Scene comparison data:

>>>>>

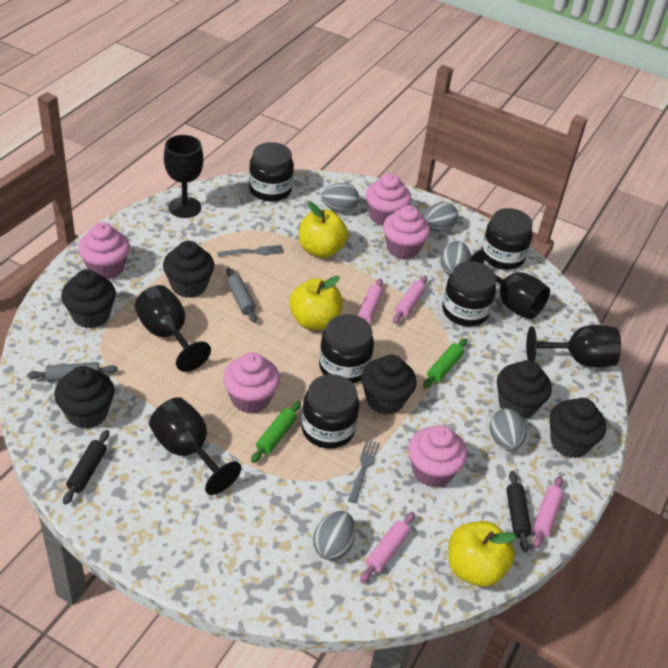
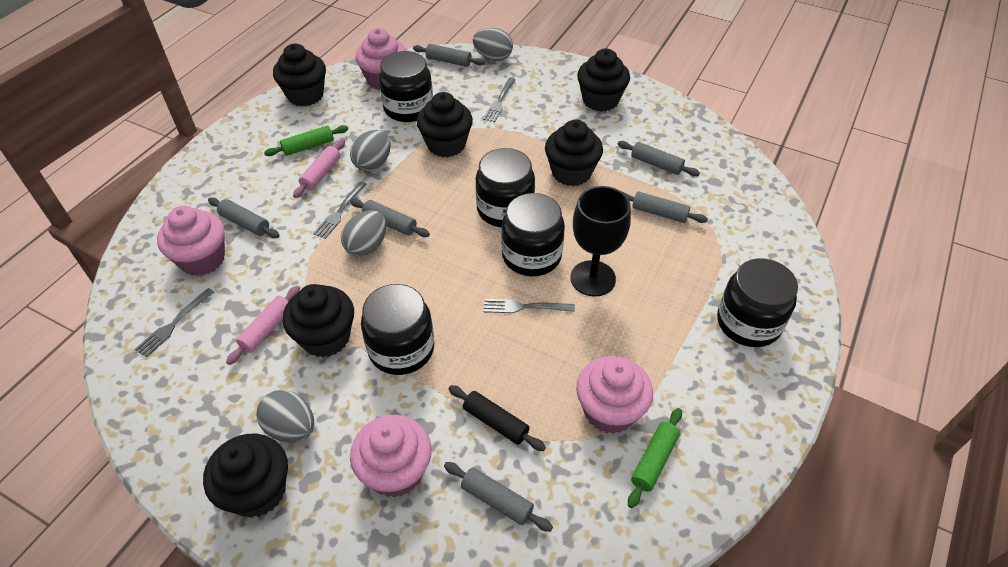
black goblet: 5 -> 1
black rolling pin: 2 -> 1
grey egg: 5 -> 4
grey fork: 2 -> 4
grey rolling pin: 2 -> 6
pink cupcake: 5 -> 4
pink rolling pin: 4 -> 2
yellow apple: 3 -> 0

<<<<<

Work required -> Return, in full, every line of these entries that holds "grey".

Answer ->
grey egg: 5 -> 4
grey fork: 2 -> 4
grey rolling pin: 2 -> 6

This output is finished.